YOUR TASK: Lines below that hold the word "none" must be copied in full.

SOURCE MATERIAL:
..........

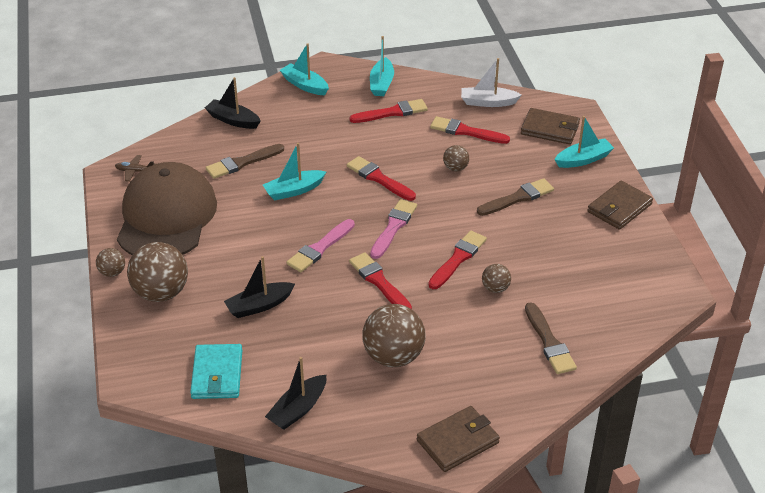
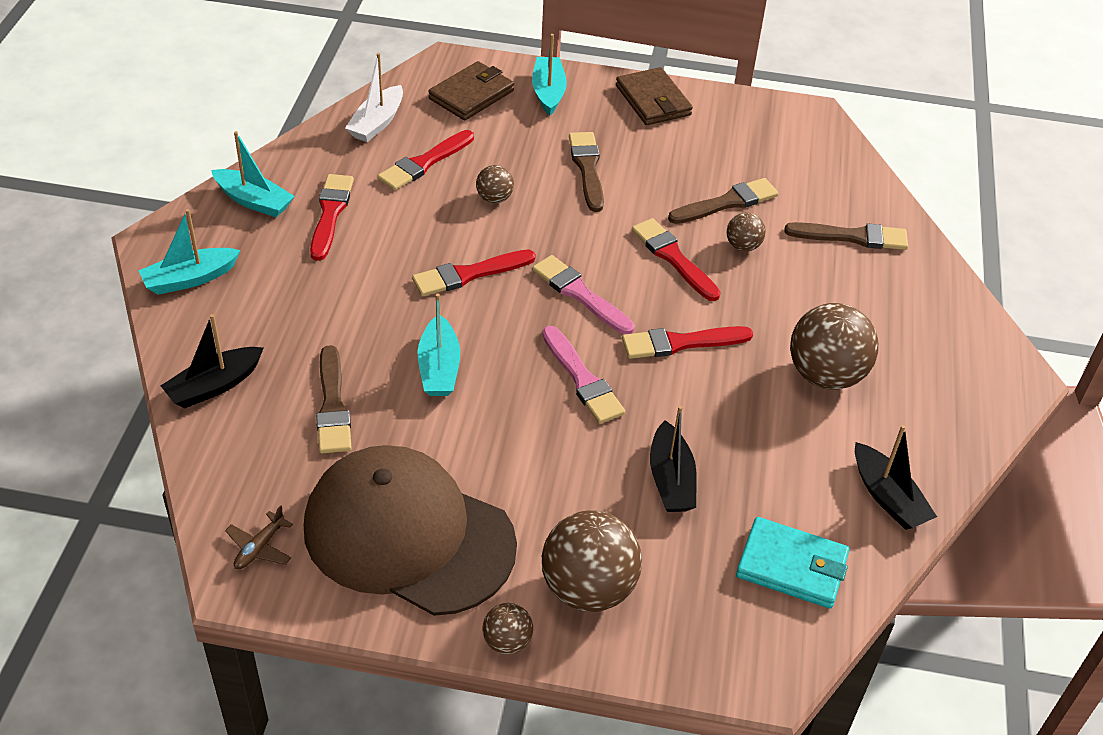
camera: 70 degrees left, 5 degrees up
brown wallet [417,406,500,472] -> none
none -> brown brush [668,178,778,224]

..........

REPLY TO THE EXERCISE:
brown wallet [417,406,500,472] -> none
none -> brown brush [668,178,778,224]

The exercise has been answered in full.